## TO DO
Return the entries below word for word. No picture belongs in the copy.

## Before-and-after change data

───

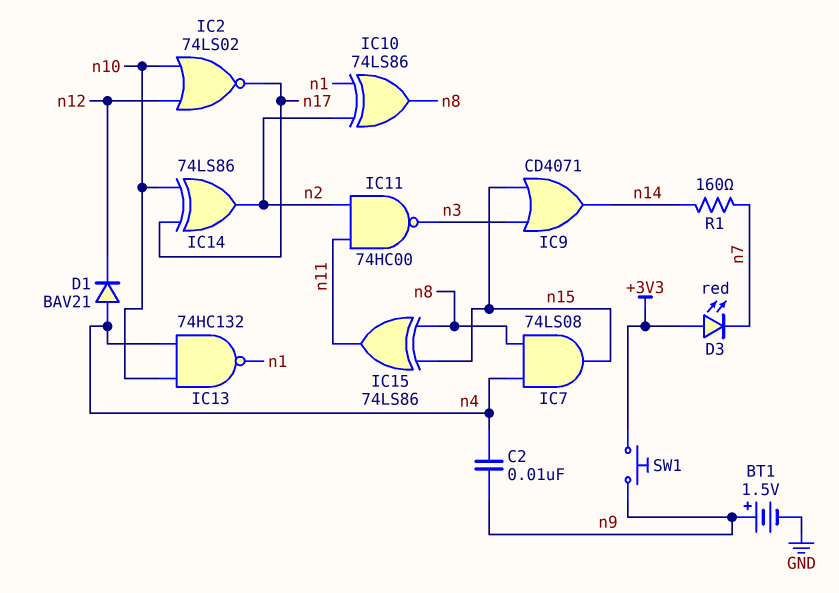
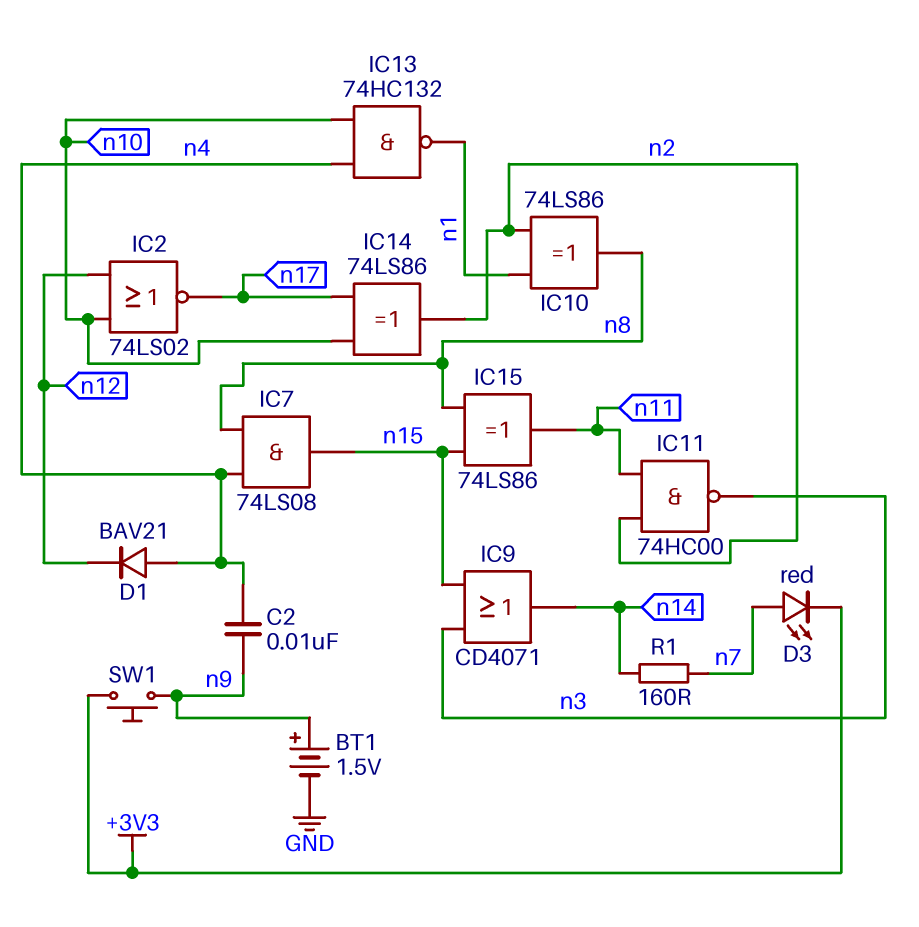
D3: LED red (A +3V3, K n7) -> LED red (A n7, K +3V3)

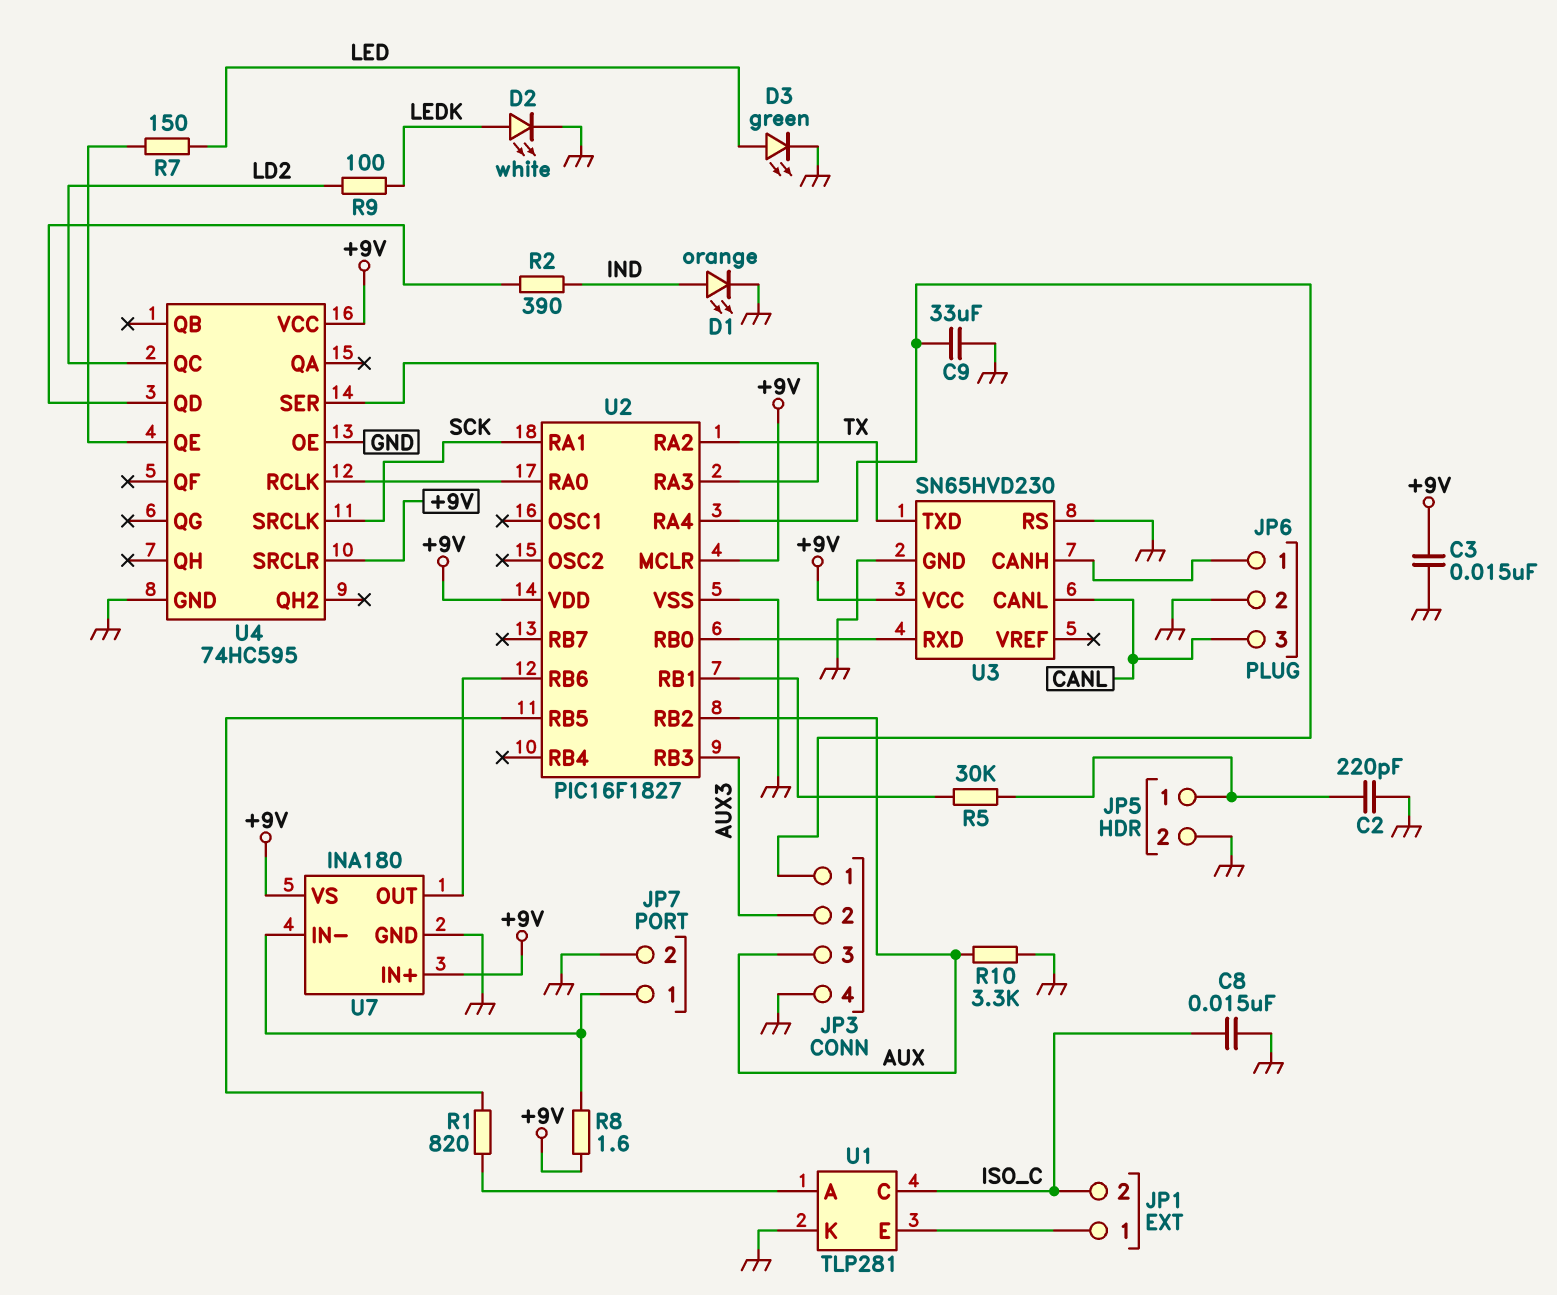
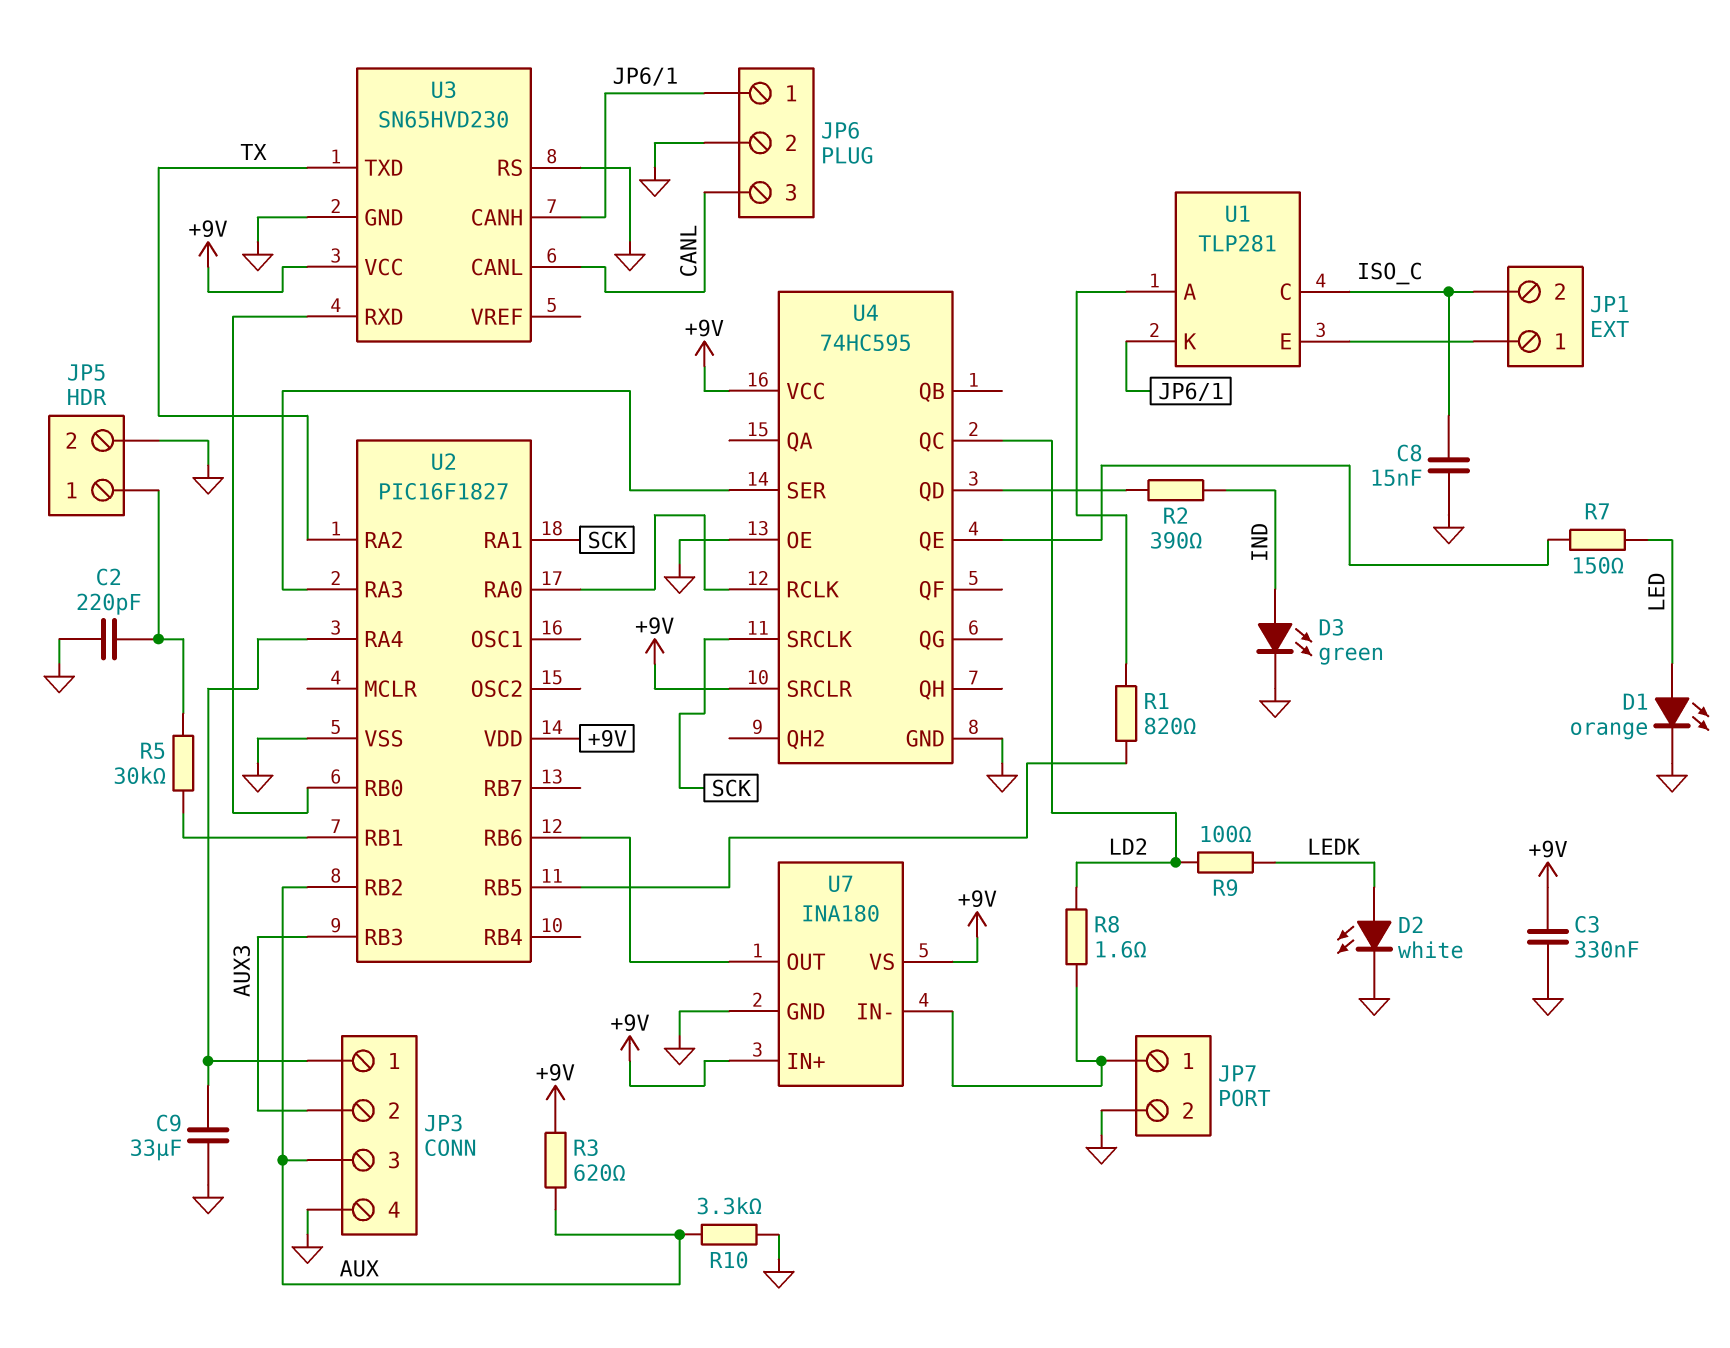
C3: 15nF (+9V, GND) -> 330nF (+9V, GND)
D1: LED orange (A IND, K GND) -> LED orange (A LED, K GND)
D3: LED green (A LED, K GND) -> LED green (A IND, K GND)
R3: none -> 620 (+9V, AUX)
R8: 1.6 (+9V, JP7/1) -> 1.6 (JP7/1, LD2)
U1 pin K: GND -> JP6/1
U2 pin MCLR: +9V -> none

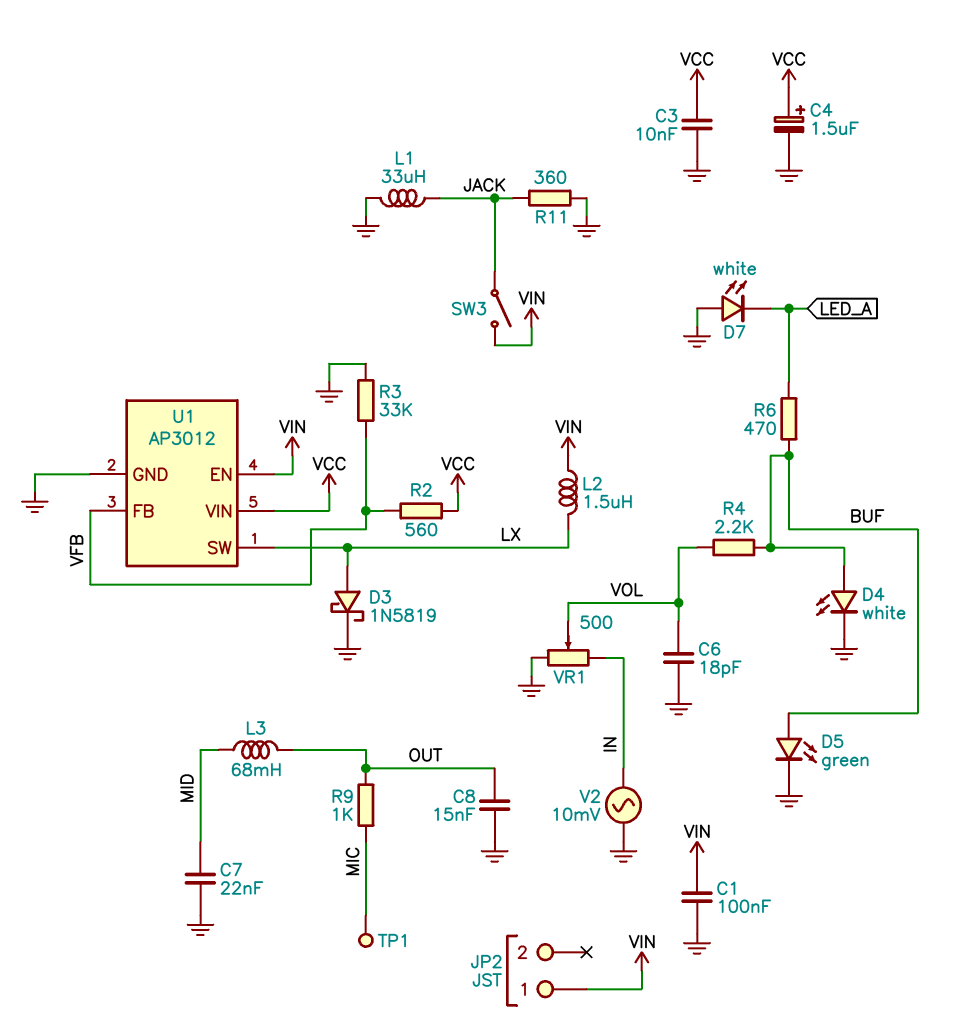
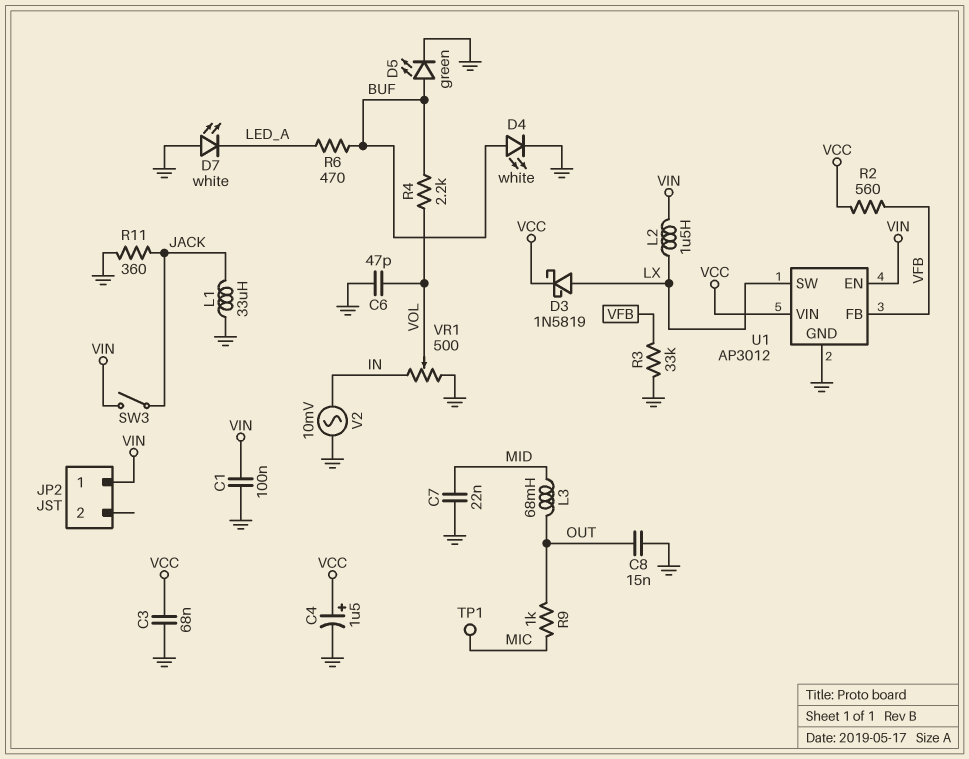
C3: 10nF (GND, VCC) -> 68nF (GND, VCC)
C6: 18pF (GND, VOL) -> 47pF (GND, VOL)
D3: schottky 1N5819 (A LX, K GND) -> schottky 1N5819 (A LX, K VCC)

───

## REPLY TO THE EXERCISE
D3: LED red (A +3V3, K n7) -> LED red (A n7, K +3V3)

C3: 15nF (+9V, GND) -> 330nF (+9V, GND)
D1: LED orange (A IND, K GND) -> LED orange (A LED, K GND)
D3: LED green (A LED, K GND) -> LED green (A IND, K GND)
R3: none -> 620 (+9V, AUX)
R8: 1.6 (+9V, JP7/1) -> 1.6 (JP7/1, LD2)
U1 pin K: GND -> JP6/1
U2 pin MCLR: +9V -> none

C3: 10nF (GND, VCC) -> 68nF (GND, VCC)
C6: 18pF (GND, VOL) -> 47pF (GND, VOL)
D3: schottky 1N5819 (A LX, K GND) -> schottky 1N5819 (A LX, K VCC)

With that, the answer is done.